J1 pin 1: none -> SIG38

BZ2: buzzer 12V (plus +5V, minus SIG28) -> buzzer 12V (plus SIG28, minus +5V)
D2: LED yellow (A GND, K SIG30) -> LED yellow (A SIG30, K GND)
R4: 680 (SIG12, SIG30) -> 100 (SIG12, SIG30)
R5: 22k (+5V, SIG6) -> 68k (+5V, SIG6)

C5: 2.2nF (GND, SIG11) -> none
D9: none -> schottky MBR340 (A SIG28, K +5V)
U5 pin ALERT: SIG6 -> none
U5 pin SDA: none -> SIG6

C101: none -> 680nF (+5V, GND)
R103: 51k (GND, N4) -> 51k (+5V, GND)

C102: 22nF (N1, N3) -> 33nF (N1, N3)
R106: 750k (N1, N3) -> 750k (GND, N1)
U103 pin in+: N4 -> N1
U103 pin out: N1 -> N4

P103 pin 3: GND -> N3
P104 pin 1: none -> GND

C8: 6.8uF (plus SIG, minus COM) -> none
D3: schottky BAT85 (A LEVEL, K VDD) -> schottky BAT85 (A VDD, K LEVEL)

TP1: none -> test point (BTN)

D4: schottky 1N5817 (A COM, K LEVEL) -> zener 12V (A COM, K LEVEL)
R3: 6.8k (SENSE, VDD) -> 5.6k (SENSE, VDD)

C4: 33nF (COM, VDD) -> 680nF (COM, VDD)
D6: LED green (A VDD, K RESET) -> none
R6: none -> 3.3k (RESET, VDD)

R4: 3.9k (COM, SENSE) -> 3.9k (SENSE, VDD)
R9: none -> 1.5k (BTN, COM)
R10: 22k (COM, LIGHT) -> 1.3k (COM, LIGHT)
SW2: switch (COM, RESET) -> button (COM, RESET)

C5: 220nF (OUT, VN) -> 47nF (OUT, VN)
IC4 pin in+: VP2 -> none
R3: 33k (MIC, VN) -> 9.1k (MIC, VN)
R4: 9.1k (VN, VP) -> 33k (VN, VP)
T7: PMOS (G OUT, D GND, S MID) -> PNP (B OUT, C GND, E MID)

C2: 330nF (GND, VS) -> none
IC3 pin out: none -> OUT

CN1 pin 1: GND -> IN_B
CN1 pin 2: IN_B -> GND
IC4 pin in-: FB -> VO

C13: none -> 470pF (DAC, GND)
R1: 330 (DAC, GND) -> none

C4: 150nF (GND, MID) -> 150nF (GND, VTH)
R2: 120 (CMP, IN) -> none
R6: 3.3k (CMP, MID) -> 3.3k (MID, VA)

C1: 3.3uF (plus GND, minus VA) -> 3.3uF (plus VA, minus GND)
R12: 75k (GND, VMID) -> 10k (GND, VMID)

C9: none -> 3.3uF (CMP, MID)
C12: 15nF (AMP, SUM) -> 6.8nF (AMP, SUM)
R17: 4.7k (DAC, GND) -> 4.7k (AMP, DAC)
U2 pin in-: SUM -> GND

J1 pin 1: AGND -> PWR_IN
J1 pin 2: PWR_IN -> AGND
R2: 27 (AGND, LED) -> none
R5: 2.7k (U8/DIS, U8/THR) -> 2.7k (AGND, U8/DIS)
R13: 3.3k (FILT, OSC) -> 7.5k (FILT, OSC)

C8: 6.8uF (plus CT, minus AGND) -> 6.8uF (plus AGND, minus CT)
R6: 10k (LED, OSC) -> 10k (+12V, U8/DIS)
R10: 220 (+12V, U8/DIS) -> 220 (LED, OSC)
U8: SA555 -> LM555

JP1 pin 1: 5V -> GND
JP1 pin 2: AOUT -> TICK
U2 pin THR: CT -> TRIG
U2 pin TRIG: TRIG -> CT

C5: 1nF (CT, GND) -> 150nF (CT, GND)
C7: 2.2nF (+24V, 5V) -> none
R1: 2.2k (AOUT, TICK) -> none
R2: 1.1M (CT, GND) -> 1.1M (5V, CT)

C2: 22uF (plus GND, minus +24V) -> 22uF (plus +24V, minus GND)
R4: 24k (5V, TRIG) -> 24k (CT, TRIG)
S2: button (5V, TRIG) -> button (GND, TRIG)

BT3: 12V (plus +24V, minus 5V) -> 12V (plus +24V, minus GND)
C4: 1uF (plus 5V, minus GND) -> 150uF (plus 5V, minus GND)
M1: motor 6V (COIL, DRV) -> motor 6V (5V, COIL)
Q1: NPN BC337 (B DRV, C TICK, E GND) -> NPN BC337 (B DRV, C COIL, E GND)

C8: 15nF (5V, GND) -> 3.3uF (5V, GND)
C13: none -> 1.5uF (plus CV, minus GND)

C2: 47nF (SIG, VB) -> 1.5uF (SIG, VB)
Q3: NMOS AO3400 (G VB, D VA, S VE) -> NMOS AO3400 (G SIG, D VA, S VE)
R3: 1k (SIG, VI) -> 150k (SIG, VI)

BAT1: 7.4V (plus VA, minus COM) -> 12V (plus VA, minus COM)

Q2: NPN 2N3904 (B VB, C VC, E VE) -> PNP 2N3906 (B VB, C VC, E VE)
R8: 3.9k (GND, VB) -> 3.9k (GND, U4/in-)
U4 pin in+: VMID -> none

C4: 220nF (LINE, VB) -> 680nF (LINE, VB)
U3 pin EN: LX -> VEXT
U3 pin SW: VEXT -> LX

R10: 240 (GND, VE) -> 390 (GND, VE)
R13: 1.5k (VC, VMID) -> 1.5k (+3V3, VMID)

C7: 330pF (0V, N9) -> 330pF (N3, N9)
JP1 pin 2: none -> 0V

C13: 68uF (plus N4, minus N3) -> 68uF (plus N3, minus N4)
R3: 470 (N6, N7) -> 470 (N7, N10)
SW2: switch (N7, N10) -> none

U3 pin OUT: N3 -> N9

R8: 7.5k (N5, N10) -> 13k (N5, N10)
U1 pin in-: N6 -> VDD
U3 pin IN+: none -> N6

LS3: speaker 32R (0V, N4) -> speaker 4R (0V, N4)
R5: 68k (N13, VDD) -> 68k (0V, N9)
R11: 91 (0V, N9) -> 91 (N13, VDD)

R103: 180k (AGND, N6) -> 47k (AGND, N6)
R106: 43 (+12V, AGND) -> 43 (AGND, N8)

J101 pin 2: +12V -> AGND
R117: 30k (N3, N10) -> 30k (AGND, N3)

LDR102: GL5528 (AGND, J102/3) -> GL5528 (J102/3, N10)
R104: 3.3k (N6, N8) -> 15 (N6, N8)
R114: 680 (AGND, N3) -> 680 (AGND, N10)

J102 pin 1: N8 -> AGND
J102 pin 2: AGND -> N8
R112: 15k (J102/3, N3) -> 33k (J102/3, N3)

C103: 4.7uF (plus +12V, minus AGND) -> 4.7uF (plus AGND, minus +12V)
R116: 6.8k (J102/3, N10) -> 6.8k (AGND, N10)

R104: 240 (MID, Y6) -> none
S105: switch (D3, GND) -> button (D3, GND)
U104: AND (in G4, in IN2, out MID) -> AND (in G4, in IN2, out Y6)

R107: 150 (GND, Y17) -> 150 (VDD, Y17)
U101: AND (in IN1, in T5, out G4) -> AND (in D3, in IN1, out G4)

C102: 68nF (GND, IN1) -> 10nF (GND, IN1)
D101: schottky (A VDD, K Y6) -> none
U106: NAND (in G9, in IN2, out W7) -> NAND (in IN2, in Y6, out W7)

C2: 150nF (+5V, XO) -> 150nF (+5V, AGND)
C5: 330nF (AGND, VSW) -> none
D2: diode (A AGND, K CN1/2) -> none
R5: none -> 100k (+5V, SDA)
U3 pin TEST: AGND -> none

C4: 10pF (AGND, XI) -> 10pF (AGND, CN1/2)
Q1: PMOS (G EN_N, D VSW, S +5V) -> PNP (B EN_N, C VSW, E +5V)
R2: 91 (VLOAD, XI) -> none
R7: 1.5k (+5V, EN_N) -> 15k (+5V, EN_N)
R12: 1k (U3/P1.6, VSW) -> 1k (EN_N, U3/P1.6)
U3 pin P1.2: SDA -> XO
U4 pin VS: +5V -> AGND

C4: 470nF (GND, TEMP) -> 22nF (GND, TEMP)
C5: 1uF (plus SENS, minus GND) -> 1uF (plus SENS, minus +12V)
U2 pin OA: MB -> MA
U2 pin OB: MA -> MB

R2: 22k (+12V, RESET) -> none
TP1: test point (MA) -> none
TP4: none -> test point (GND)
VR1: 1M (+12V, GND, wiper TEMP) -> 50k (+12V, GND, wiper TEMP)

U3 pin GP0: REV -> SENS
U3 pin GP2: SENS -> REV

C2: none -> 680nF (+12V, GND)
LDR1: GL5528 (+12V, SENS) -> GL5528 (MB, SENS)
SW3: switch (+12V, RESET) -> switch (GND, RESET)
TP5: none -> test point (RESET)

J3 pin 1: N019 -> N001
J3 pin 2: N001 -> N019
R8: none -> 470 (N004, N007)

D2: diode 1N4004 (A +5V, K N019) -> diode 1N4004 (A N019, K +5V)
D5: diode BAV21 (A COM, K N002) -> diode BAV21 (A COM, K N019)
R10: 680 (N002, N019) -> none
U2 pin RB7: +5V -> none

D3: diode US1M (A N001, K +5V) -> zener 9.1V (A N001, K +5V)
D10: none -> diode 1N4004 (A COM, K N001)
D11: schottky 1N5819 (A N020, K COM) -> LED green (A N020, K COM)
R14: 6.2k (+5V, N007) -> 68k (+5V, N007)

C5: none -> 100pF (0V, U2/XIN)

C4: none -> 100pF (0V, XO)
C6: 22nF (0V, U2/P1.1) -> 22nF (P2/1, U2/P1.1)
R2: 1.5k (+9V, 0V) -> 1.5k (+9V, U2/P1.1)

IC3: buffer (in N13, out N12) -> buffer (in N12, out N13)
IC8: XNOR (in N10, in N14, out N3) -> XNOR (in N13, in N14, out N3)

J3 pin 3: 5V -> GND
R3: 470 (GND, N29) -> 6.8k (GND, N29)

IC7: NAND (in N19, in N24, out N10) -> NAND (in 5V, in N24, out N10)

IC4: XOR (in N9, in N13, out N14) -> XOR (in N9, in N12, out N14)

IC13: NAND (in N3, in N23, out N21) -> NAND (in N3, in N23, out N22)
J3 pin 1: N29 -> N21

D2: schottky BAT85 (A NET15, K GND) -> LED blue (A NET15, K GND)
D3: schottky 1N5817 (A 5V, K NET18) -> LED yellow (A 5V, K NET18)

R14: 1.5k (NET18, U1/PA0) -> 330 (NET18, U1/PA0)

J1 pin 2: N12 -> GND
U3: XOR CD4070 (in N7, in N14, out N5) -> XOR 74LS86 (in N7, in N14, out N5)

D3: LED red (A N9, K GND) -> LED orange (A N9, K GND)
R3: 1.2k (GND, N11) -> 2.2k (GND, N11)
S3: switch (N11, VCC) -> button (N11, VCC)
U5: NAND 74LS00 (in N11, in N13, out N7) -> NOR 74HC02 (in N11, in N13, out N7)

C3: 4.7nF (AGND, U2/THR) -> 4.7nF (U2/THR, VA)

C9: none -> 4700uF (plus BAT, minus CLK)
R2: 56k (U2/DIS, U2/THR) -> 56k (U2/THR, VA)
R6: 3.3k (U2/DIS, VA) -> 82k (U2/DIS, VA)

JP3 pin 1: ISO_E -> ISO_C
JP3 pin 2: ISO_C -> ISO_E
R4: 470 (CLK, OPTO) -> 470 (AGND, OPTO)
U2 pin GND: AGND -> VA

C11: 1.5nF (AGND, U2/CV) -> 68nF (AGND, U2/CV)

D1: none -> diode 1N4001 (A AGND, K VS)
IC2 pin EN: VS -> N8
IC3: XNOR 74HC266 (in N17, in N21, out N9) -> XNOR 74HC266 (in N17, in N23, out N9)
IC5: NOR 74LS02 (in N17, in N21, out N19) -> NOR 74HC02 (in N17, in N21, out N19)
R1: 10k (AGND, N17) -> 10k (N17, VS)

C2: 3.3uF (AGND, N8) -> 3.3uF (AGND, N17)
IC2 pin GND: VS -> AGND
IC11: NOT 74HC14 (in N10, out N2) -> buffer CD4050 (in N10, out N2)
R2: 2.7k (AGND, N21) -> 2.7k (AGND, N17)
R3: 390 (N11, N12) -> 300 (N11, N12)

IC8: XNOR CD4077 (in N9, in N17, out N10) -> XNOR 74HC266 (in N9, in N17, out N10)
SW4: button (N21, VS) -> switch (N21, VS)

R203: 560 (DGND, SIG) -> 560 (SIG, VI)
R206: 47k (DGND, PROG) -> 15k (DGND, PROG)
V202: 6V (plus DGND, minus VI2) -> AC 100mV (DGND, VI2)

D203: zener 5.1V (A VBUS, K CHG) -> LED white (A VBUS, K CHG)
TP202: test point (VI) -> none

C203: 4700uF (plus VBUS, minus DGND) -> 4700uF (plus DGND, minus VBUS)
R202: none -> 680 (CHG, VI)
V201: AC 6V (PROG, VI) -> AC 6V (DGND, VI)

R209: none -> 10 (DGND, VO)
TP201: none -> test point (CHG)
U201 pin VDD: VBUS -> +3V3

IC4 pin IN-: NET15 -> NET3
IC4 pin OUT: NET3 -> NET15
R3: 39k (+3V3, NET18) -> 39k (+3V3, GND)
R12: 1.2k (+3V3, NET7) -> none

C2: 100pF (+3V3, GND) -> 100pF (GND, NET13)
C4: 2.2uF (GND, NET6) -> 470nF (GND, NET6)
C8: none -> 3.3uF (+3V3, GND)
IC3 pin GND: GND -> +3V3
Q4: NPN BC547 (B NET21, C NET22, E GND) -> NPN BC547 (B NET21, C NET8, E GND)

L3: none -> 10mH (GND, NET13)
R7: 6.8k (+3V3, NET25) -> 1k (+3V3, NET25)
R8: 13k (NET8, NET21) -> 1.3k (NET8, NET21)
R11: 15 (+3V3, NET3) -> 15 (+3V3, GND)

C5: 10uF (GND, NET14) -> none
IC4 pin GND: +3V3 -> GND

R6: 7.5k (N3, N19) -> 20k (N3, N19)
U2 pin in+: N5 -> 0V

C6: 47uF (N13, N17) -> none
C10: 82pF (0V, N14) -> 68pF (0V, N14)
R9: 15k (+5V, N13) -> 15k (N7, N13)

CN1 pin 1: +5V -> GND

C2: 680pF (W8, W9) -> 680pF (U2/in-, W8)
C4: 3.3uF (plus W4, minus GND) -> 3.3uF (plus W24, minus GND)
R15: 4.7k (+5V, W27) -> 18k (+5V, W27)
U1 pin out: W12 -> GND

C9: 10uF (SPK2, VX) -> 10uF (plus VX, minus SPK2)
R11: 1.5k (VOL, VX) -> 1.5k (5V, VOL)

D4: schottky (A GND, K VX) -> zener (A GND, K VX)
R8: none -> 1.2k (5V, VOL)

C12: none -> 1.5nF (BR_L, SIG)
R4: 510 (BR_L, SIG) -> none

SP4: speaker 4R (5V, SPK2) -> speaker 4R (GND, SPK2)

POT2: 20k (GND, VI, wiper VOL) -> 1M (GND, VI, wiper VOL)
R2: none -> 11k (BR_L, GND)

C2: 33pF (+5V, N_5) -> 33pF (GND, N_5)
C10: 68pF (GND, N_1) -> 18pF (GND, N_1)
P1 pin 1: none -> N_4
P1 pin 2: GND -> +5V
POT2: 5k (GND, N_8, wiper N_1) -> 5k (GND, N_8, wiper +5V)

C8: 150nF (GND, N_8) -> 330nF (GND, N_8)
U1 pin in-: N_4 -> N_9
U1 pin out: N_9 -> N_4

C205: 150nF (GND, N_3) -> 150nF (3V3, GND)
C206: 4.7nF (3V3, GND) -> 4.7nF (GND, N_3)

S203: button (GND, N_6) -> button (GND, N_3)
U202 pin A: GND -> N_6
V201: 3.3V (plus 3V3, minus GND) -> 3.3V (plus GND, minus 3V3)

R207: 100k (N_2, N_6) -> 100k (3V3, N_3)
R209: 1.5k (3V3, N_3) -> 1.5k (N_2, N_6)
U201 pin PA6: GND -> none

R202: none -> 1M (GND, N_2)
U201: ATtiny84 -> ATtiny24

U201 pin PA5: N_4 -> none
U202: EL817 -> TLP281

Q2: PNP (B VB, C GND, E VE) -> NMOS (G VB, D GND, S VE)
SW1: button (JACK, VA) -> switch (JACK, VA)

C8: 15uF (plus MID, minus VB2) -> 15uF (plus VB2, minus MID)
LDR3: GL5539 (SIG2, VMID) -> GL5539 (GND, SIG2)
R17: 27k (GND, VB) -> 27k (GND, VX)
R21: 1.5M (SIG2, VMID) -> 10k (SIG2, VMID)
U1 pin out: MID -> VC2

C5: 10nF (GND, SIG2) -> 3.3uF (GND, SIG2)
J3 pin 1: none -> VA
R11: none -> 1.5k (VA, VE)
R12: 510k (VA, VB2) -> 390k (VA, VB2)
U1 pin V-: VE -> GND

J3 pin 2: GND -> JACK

● ● ● ● ●

▶ ABOUT THIS EXERCISE
Select all lines in the listing that include the word "NMOS".

▶ REPLY TO THE TASK
Q3: NMOS AO3400 (G VB, D VA, S VE) -> NMOS AO3400 (G SIG, D VA, S VE)
Q2: PNP (B VB, C GND, E VE) -> NMOS (G VB, D GND, S VE)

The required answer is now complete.